# TASK DESCRIPTION
Set every record down verbatim and omit the pictures.

# MATERIAL SUPPLIED
========

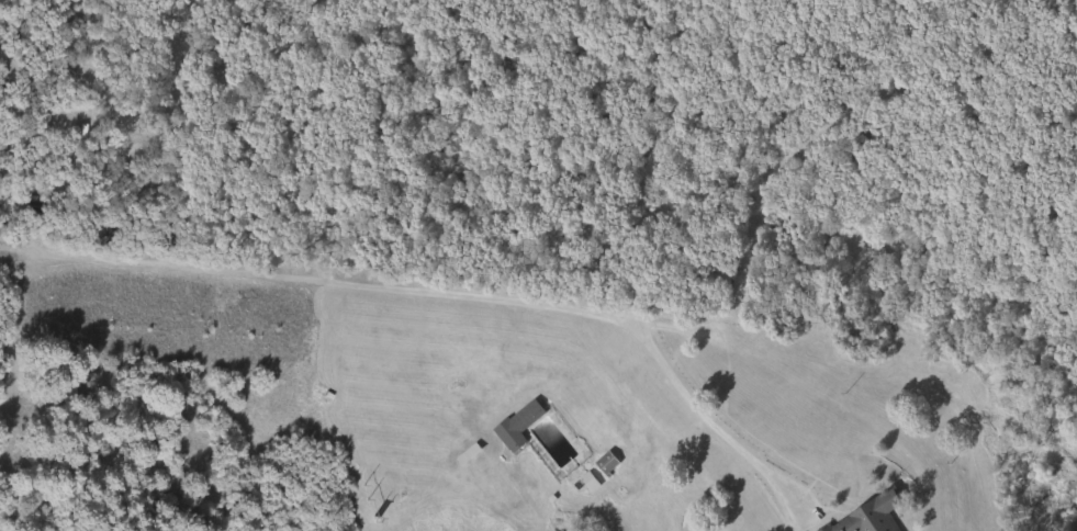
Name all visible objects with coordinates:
building: (178, 122)
road: (633, 278)
building: (712, 282)
building: (516, 425)
building: (867, 515)

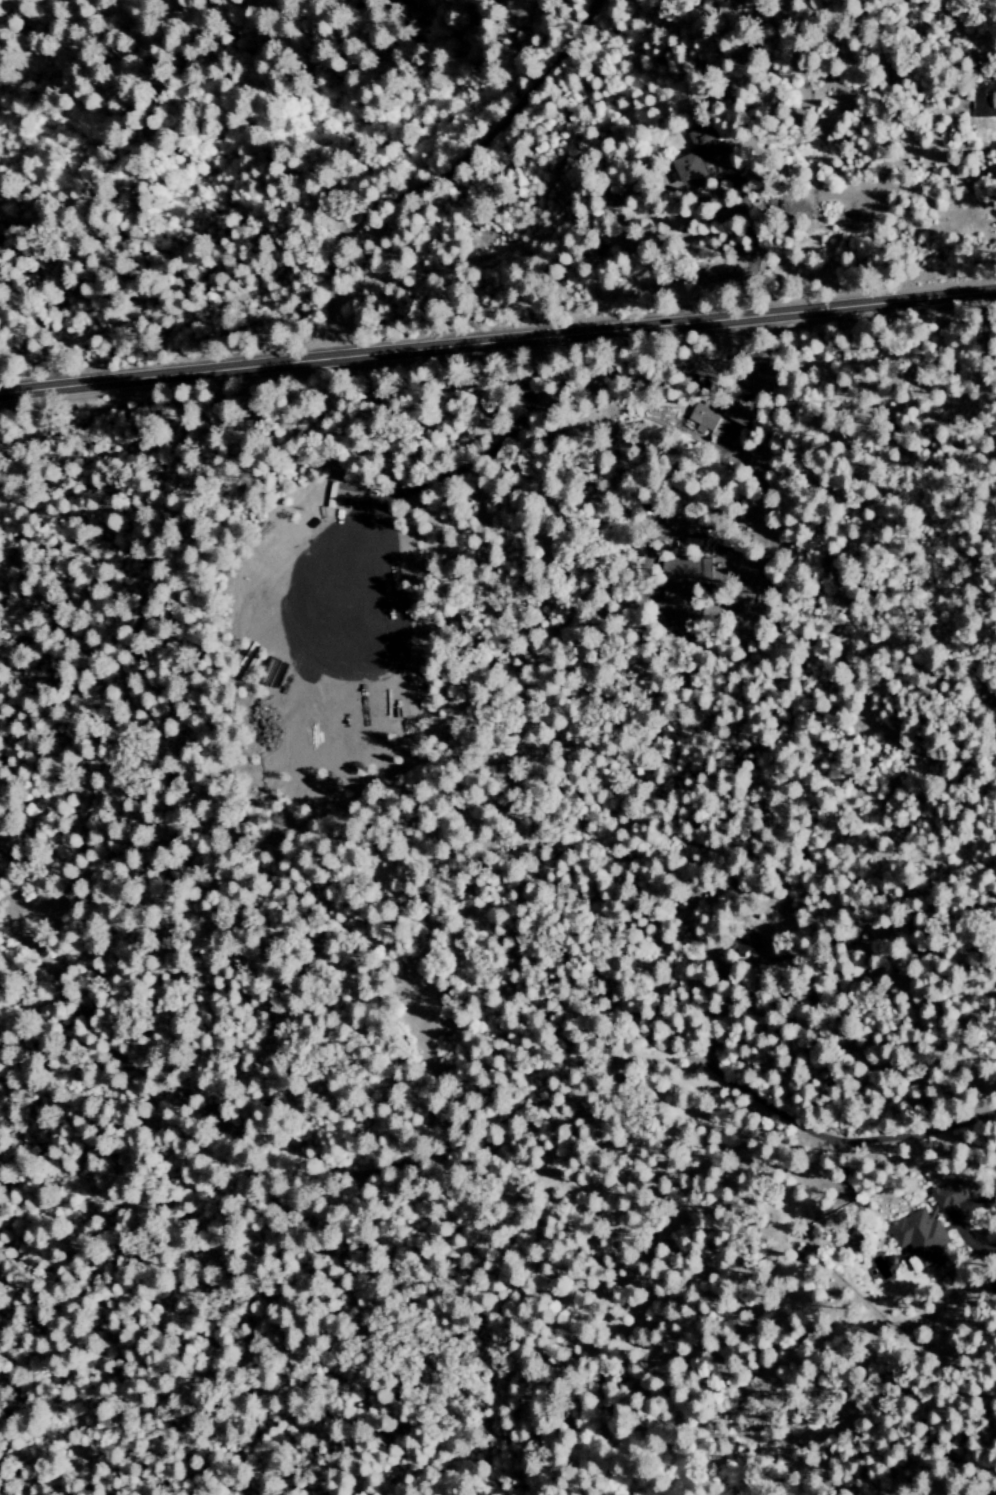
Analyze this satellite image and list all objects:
building: (698, 154)
road: (438, 173)
road: (750, 238)
road: (497, 340)
road: (502, 364)
building: (703, 416)
building: (352, 489)
road: (841, 1138)
building: (921, 1231)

========

# ANSWER BELOW
Name all visible objects with coordinates:
building: (178, 122)
road: (633, 278)
building: (712, 282)
building: (516, 425)
building: (867, 515)

Analyze this satellite image and list all objects:
building: (698, 154)
road: (438, 173)
road: (750, 238)
road: (497, 340)
road: (502, 364)
building: (703, 416)
building: (352, 489)
road: (841, 1138)
building: (921, 1231)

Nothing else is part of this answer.